(Source records)
....

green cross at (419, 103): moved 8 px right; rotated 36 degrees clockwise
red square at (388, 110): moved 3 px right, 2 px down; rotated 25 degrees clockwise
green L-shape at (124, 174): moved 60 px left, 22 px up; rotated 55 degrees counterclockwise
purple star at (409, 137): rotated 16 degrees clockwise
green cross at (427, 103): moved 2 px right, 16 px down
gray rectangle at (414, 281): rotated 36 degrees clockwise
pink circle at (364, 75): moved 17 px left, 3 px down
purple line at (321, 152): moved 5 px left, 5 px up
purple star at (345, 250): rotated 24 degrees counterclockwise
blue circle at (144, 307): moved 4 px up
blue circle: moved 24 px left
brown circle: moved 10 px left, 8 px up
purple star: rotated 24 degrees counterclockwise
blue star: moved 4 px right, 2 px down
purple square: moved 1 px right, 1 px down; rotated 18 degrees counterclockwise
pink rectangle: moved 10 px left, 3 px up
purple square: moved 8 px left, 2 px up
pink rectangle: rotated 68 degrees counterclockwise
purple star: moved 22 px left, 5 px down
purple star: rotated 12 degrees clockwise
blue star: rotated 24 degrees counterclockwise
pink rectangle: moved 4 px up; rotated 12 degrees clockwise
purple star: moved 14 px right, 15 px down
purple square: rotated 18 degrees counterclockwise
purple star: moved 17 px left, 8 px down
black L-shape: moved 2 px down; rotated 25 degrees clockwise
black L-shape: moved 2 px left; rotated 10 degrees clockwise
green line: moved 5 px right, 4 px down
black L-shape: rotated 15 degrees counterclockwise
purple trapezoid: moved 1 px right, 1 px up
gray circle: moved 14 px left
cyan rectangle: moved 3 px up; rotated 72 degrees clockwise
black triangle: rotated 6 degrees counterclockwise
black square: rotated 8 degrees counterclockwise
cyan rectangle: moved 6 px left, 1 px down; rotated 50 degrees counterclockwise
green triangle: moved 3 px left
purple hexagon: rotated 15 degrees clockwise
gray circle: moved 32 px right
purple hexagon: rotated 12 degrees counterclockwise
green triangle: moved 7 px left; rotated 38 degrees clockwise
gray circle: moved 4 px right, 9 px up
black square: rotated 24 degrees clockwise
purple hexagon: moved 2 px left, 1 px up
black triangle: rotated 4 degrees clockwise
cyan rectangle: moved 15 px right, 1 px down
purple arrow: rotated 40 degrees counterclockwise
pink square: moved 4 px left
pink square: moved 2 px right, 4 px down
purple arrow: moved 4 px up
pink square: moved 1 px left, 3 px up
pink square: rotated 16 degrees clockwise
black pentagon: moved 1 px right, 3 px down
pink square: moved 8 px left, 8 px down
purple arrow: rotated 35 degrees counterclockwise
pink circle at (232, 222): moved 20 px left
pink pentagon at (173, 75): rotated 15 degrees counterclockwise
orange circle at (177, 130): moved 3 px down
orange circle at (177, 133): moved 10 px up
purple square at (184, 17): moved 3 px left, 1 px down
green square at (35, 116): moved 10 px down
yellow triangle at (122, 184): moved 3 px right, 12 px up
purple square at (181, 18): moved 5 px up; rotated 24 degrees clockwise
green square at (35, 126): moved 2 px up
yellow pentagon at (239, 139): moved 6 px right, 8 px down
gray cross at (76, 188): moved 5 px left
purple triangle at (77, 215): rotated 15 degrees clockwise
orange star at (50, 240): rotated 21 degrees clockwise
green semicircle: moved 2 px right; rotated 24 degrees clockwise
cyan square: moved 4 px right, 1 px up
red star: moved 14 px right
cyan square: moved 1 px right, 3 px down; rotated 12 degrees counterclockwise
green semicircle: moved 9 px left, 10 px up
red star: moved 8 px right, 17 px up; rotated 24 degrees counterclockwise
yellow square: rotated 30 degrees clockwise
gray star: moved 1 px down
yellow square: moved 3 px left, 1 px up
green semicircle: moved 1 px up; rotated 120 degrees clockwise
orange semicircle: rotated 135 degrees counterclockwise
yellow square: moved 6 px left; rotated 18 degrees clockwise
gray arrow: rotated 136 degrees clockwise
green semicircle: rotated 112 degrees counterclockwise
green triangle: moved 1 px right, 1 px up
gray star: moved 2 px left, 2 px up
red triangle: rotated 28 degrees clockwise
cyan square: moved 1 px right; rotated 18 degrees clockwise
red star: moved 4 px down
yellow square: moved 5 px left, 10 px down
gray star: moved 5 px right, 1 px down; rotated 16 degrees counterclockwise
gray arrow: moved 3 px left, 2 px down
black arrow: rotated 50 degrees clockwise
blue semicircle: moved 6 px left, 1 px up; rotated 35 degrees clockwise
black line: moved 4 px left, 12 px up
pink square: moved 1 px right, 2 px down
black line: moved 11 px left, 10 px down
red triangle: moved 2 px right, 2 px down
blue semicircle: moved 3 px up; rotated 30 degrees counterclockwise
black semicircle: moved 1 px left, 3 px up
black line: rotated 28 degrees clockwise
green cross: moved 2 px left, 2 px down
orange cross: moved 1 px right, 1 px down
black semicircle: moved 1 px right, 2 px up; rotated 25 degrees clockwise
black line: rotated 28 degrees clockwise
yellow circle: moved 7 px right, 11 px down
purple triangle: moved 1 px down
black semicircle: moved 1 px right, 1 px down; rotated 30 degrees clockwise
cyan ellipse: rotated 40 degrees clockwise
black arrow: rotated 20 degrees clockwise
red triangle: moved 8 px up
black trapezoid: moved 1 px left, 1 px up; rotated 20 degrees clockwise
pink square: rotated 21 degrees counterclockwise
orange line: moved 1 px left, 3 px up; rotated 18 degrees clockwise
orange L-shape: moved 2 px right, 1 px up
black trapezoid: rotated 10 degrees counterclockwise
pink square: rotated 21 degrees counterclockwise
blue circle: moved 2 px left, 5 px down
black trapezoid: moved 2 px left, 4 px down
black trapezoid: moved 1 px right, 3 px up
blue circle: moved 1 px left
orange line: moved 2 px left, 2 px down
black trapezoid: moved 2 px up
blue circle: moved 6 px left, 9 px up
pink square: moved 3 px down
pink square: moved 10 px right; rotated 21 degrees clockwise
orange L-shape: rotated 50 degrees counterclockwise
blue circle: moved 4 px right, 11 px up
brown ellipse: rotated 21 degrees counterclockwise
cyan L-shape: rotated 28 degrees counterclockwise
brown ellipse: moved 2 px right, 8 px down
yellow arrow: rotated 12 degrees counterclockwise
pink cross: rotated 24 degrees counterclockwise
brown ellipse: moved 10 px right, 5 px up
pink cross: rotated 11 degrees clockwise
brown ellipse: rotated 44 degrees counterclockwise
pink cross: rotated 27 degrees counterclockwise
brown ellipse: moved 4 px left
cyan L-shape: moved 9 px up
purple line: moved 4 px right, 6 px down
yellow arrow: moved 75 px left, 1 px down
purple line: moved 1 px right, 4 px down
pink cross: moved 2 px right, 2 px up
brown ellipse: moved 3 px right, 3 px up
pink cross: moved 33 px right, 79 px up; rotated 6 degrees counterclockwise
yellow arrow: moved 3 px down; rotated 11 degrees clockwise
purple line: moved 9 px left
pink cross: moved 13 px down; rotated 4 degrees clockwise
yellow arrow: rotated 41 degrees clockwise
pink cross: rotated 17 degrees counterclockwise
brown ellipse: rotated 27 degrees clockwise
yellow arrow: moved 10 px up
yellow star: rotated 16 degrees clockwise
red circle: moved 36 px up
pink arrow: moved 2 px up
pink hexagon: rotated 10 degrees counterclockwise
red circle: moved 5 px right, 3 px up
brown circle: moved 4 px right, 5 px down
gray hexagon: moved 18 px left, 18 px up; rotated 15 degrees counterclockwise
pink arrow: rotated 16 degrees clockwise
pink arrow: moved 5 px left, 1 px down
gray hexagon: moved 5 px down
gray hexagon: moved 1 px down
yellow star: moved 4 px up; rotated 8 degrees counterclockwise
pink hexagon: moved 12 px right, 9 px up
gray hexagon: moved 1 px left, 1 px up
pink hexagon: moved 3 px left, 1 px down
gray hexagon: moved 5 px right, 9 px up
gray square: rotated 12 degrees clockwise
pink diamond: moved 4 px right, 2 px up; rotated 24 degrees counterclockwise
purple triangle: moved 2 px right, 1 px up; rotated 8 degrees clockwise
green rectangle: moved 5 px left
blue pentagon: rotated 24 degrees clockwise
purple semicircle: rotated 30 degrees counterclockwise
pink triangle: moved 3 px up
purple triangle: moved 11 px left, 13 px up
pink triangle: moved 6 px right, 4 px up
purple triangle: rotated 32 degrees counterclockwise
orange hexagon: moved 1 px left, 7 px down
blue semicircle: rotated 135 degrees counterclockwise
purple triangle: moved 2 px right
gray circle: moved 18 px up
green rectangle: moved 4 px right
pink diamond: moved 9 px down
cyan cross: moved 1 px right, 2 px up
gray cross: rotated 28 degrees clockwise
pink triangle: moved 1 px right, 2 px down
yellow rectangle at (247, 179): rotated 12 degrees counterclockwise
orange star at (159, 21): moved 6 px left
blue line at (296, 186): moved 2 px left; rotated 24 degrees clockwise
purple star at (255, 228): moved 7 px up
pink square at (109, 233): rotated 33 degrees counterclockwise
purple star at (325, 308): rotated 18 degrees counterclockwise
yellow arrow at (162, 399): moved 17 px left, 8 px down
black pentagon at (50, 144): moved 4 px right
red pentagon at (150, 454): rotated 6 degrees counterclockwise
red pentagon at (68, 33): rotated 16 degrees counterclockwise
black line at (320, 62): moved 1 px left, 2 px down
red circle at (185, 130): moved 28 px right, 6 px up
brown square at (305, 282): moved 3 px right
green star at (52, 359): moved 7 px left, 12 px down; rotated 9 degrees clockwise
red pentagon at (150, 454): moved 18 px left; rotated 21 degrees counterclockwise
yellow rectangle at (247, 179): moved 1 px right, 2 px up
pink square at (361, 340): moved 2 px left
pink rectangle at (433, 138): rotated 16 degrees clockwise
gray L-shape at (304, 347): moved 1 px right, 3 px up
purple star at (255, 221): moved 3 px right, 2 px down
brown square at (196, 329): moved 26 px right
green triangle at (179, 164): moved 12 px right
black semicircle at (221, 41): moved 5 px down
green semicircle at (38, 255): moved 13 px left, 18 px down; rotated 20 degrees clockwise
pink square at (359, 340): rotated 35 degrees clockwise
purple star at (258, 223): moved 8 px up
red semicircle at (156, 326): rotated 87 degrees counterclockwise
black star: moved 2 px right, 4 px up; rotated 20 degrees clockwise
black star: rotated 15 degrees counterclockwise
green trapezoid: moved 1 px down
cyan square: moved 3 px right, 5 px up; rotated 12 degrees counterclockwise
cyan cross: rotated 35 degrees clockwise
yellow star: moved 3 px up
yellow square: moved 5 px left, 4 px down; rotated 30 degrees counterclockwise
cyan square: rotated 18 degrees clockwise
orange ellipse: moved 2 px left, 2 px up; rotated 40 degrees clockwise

....

[STATED GOAL] Echo the stretch of lines from the start of the source records through the line containing "purple star: moved 17 px left, 8 px down". Copy each of those lines word for word.

[ANSWER TO THIS EXERCISE]
green cross at (419, 103): moved 8 px right; rotated 36 degrees clockwise
red square at (388, 110): moved 3 px right, 2 px down; rotated 25 degrees clockwise
green L-shape at (124, 174): moved 60 px left, 22 px up; rotated 55 degrees counterclockwise
purple star at (409, 137): rotated 16 degrees clockwise
green cross at (427, 103): moved 2 px right, 16 px down
gray rectangle at (414, 281): rotated 36 degrees clockwise
pink circle at (364, 75): moved 17 px left, 3 px down
purple line at (321, 152): moved 5 px left, 5 px up
purple star at (345, 250): rotated 24 degrees counterclockwise
blue circle at (144, 307): moved 4 px up
blue circle: moved 24 px left
brown circle: moved 10 px left, 8 px up
purple star: rotated 24 degrees counterclockwise
blue star: moved 4 px right, 2 px down
purple square: moved 1 px right, 1 px down; rotated 18 degrees counterclockwise
pink rectangle: moved 10 px left, 3 px up
purple square: moved 8 px left, 2 px up
pink rectangle: rotated 68 degrees counterclockwise
purple star: moved 22 px left, 5 px down
purple star: rotated 12 degrees clockwise
blue star: rotated 24 degrees counterclockwise
pink rectangle: moved 4 px up; rotated 12 degrees clockwise
purple star: moved 14 px right, 15 px down
purple square: rotated 18 degrees counterclockwise
purple star: moved 17 px left, 8 px down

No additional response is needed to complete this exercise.